__Goal of the exercise__
Go through the material below and return each line with the string "none" in it.

################

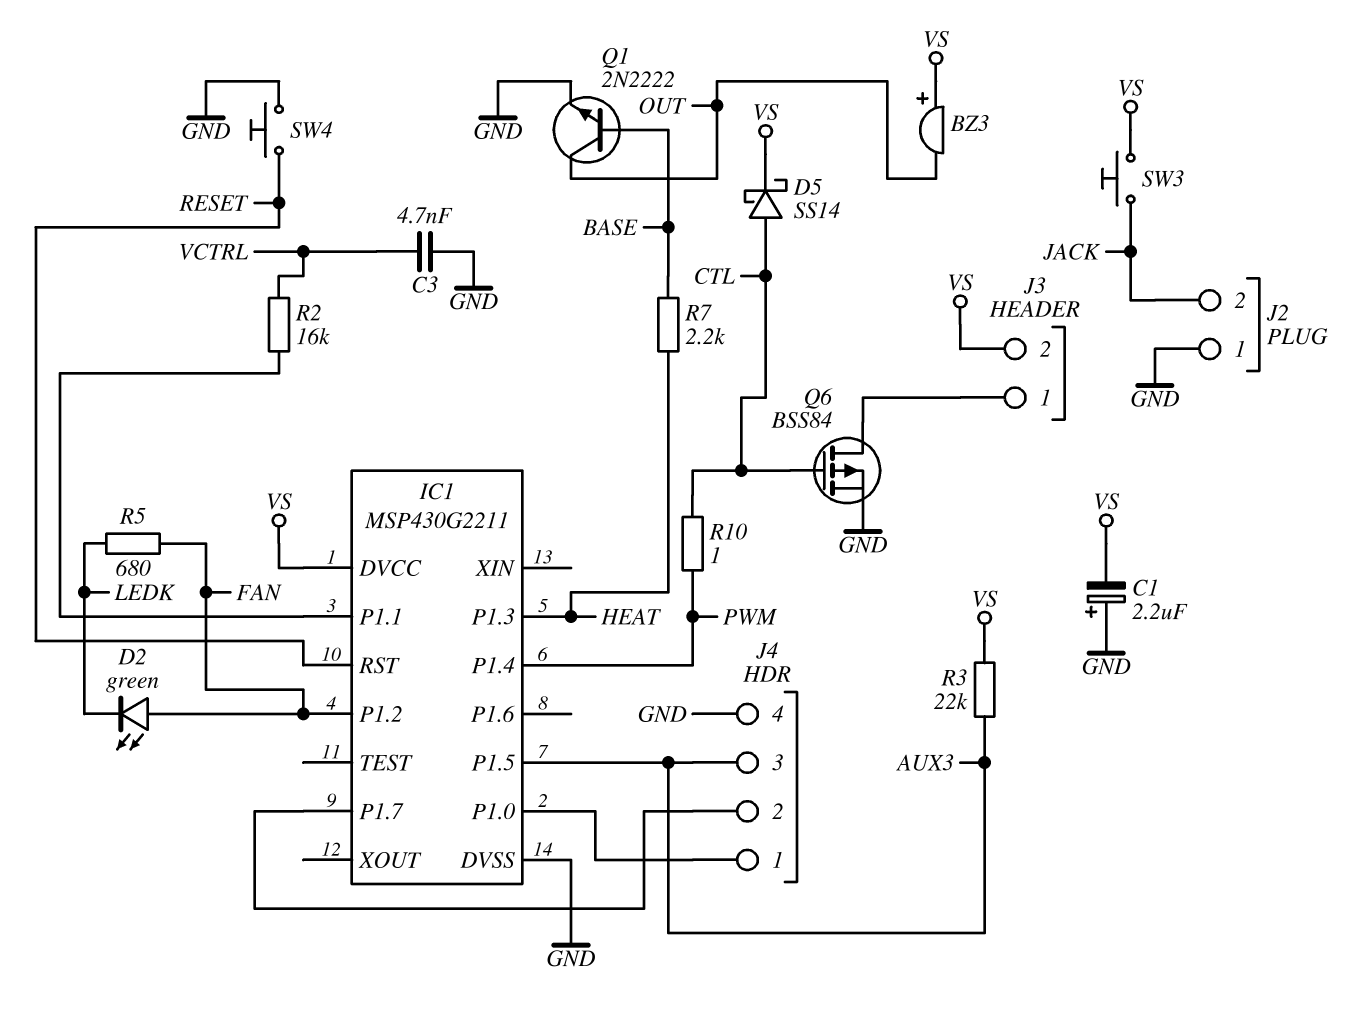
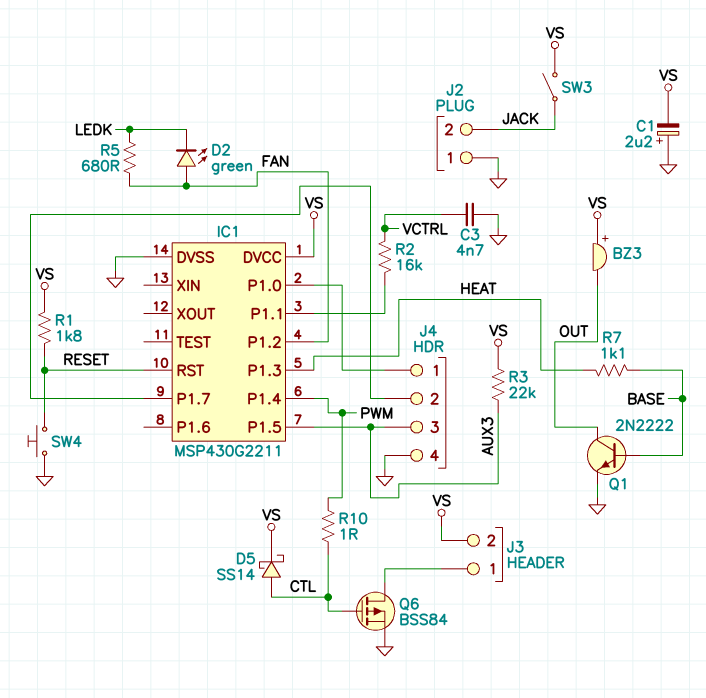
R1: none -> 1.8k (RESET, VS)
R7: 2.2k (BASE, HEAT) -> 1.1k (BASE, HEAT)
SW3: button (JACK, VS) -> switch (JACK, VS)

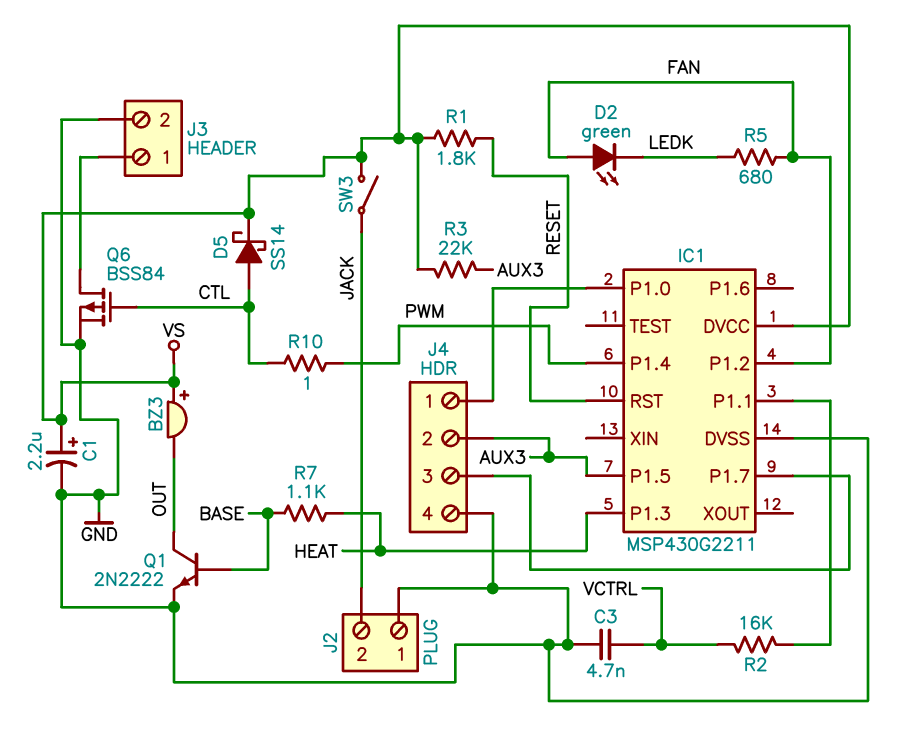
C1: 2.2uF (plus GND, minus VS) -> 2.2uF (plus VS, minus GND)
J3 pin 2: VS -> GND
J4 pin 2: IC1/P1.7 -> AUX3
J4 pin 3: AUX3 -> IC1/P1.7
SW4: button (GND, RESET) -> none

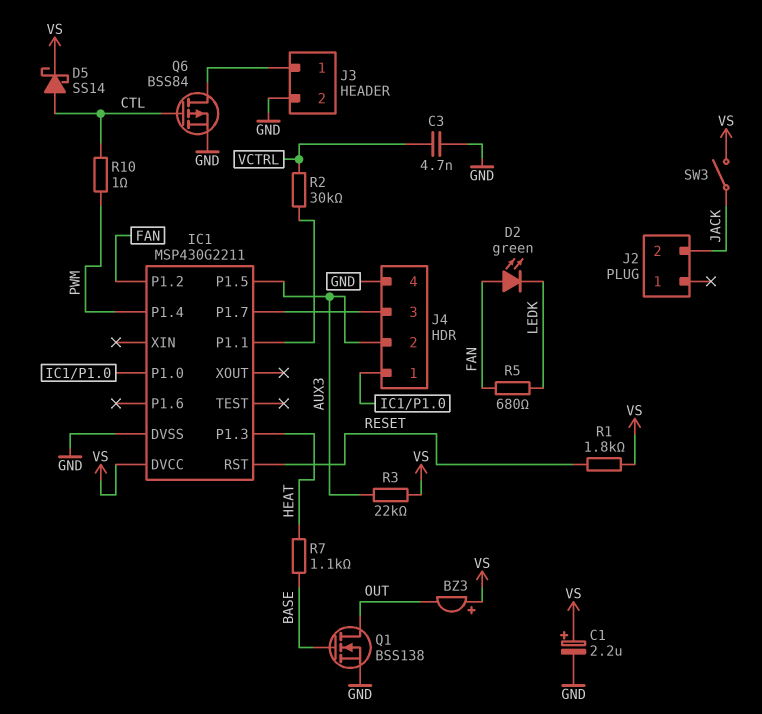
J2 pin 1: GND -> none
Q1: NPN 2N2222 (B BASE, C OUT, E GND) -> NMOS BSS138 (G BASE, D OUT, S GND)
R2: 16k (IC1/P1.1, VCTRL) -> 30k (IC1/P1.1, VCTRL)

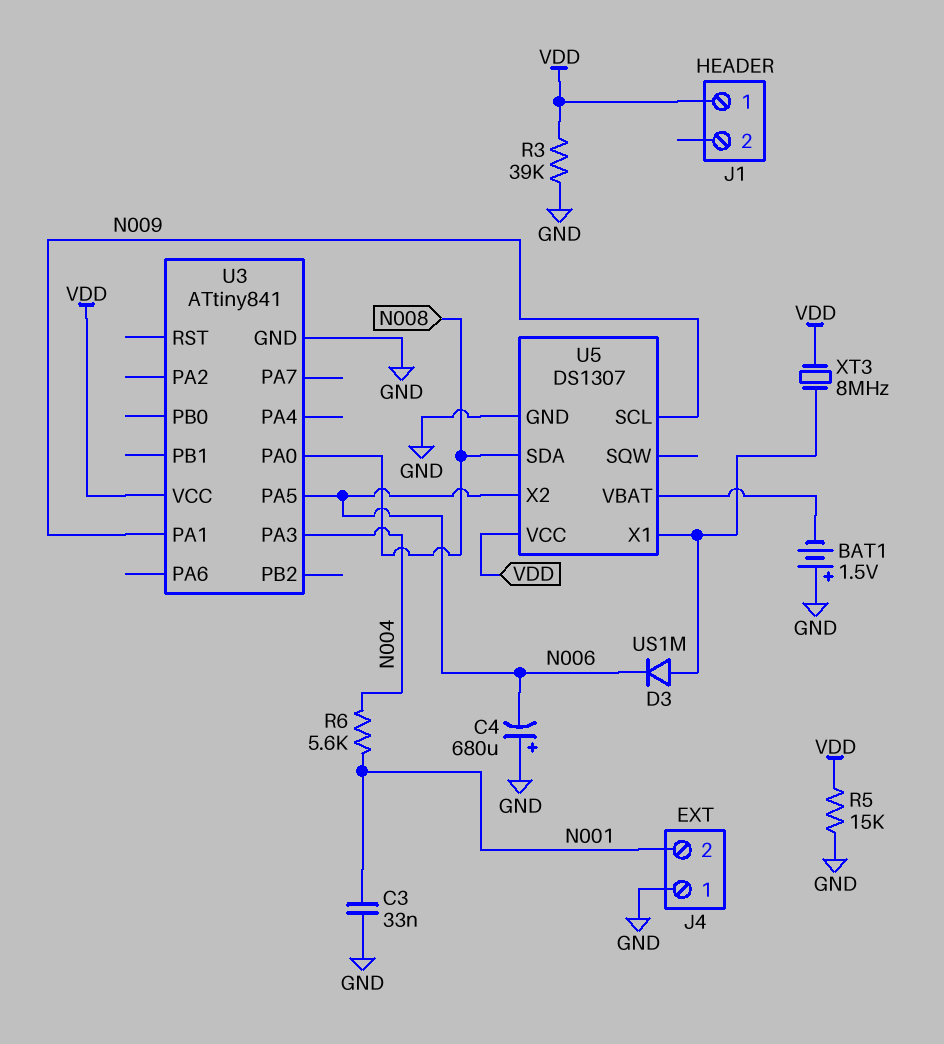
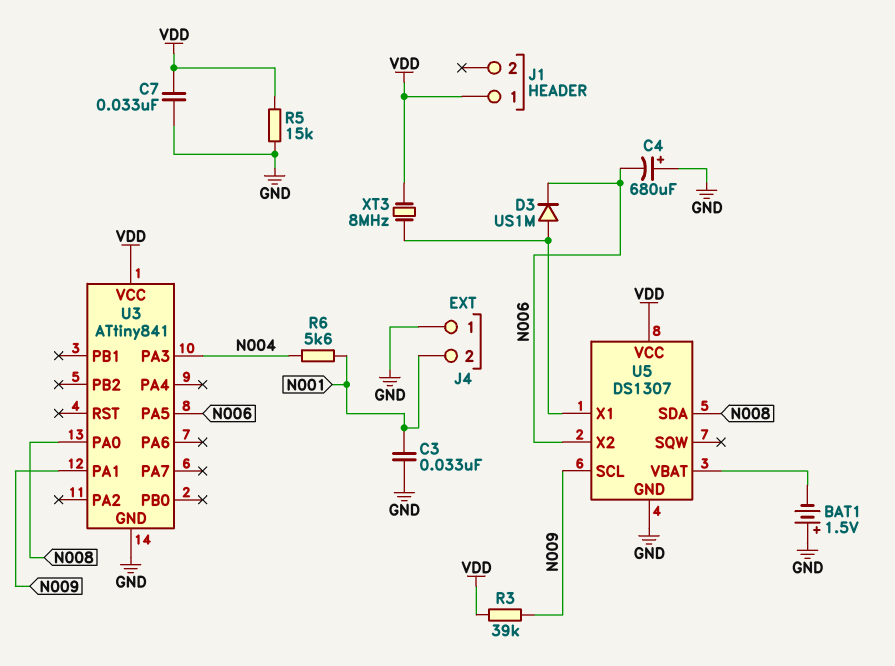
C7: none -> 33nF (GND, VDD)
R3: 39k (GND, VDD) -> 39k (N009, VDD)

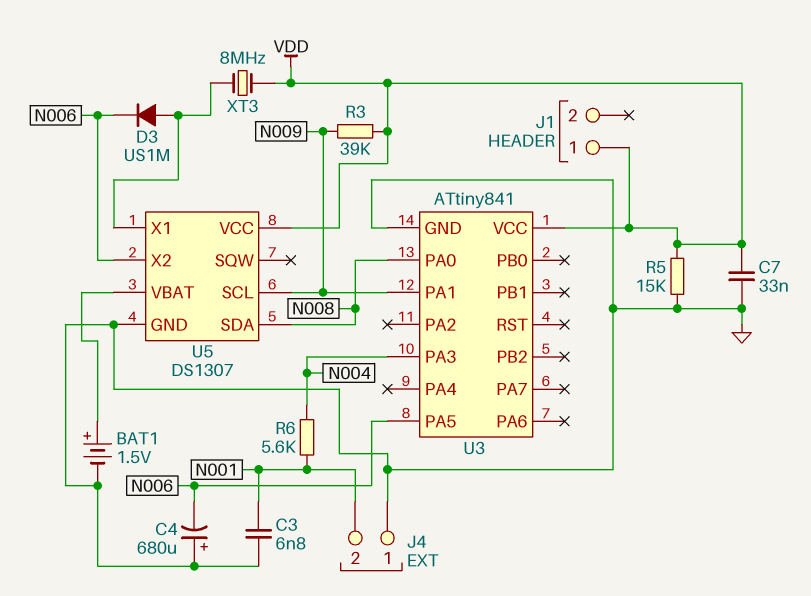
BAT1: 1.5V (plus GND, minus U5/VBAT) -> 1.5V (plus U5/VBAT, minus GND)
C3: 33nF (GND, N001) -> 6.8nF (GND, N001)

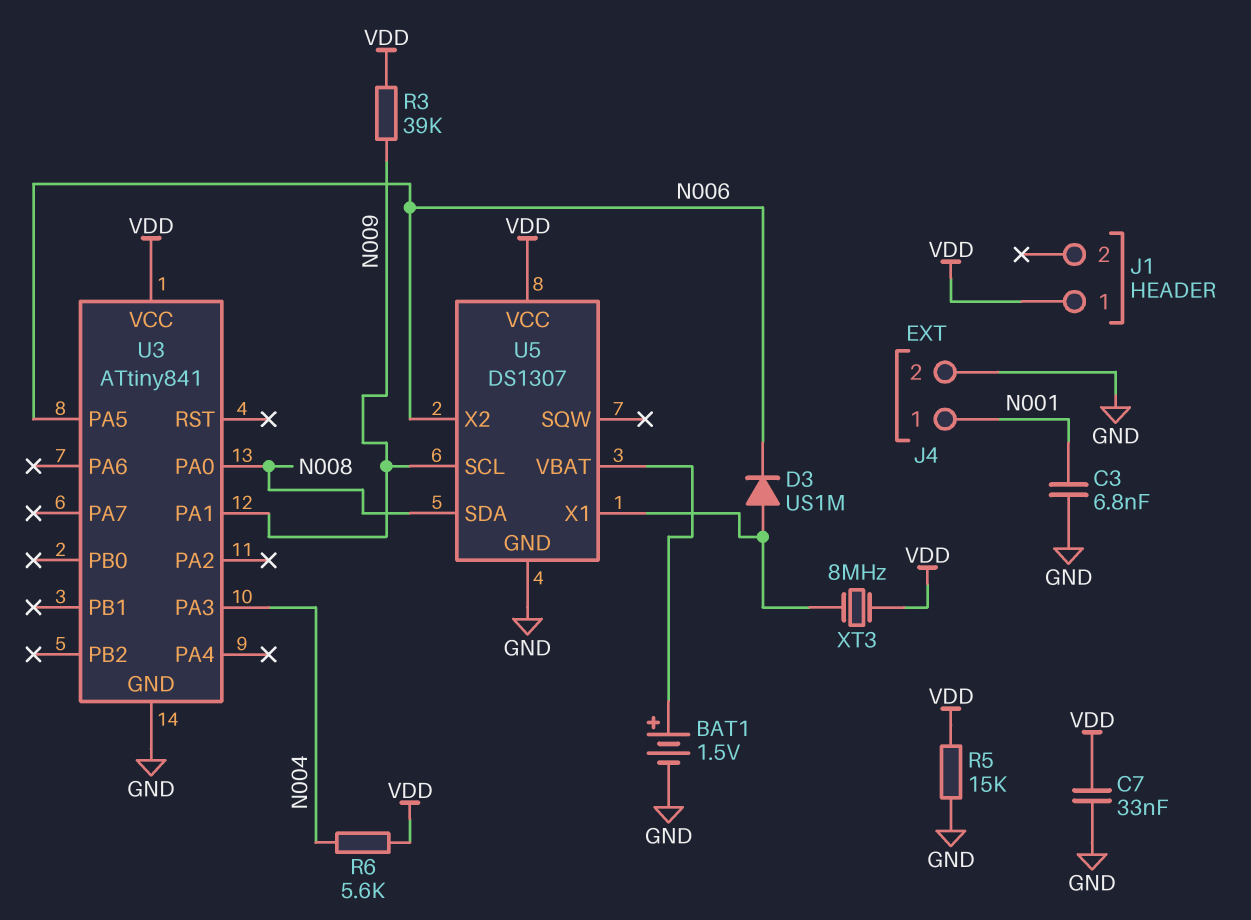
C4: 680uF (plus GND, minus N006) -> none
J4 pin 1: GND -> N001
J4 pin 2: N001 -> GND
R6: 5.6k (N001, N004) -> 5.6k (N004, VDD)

################

__Answer for this exercise__
R1: none -> 1.8k (RESET, VS)
SW4: button (GND, RESET) -> none
J2 pin 1: GND -> none
C7: none -> 33nF (GND, VDD)
C4: 680uF (plus GND, minus N006) -> none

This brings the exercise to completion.